- _Work required_: Leaving out the pictures, retype exactly the lines from the one holding "yellow semicircle: (301, 77)" through the end of the material.

- _Data listing_:
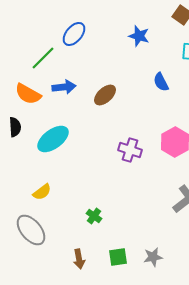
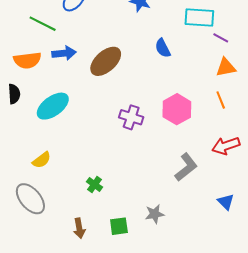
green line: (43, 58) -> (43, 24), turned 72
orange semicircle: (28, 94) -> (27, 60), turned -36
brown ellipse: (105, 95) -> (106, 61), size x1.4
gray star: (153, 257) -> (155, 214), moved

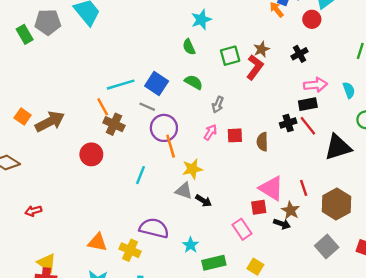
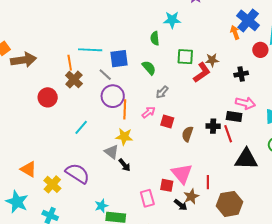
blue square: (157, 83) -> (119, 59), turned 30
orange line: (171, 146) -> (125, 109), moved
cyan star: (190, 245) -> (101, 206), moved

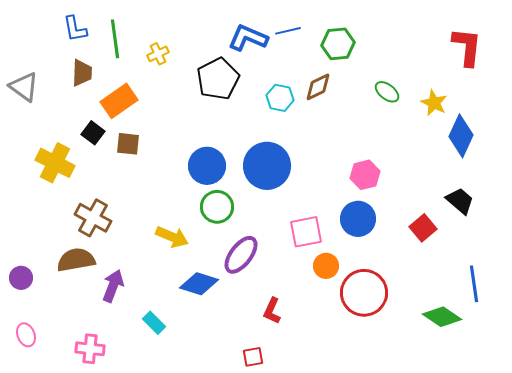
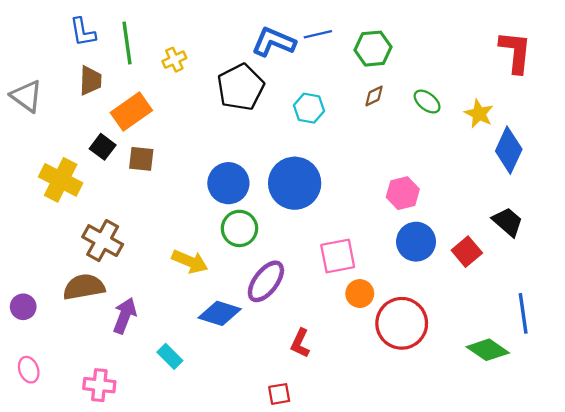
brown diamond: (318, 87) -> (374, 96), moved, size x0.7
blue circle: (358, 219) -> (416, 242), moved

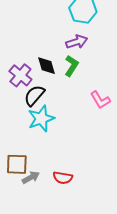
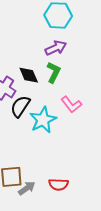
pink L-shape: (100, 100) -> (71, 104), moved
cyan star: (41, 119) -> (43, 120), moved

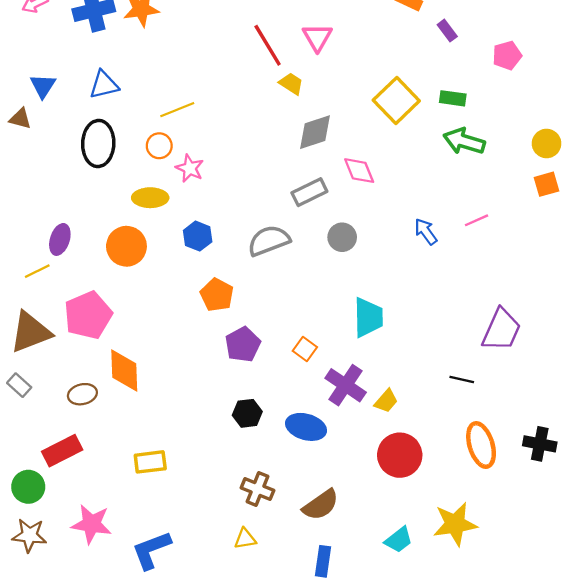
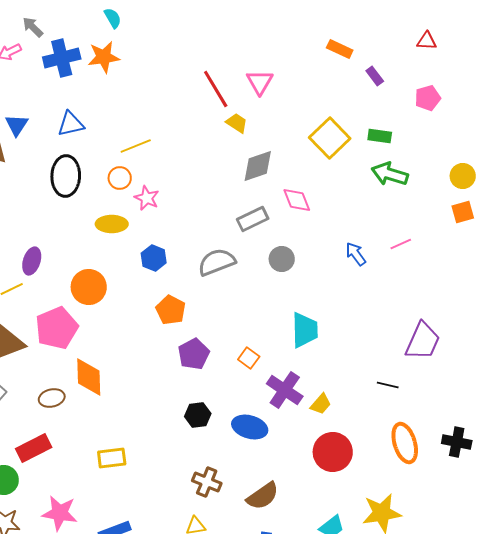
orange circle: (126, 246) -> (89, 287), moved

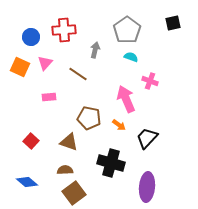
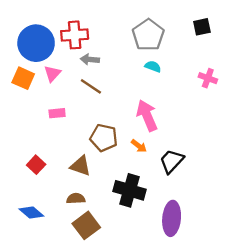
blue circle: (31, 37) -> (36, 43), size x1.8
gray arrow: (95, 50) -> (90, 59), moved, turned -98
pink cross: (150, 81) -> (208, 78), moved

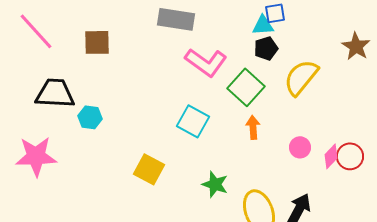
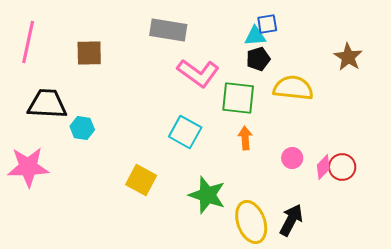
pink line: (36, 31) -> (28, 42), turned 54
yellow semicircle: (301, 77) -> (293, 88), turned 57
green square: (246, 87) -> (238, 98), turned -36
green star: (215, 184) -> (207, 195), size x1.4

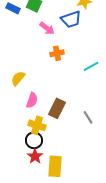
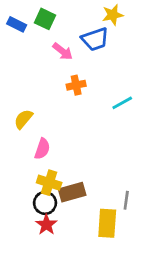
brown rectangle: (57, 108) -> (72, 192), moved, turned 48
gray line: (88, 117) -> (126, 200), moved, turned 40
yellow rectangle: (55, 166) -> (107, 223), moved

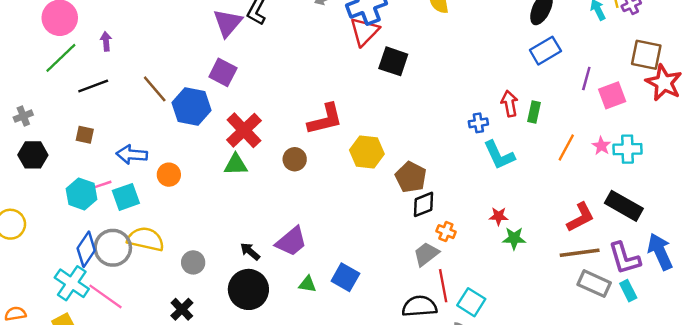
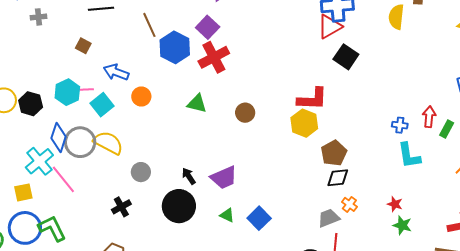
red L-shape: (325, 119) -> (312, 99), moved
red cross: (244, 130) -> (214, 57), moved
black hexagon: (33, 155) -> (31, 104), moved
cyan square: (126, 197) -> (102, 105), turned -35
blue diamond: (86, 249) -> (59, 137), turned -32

- _Exercise response_:
yellow semicircle: (301, 77) -> (293, 88), turned 57
green square: (246, 87) -> (238, 98), turned -36
green star: (215, 184) -> (207, 195), size x1.4

brown rectangle: (57, 108) -> (72, 192), moved, turned 48
gray line: (88, 117) -> (126, 200), moved, turned 40
yellow rectangle: (55, 166) -> (107, 223), moved

red L-shape: (325, 119) -> (312, 99), moved
red cross: (244, 130) -> (214, 57), moved
black hexagon: (33, 155) -> (31, 104), moved
cyan square: (126, 197) -> (102, 105), turned -35
blue diamond: (86, 249) -> (59, 137), turned -32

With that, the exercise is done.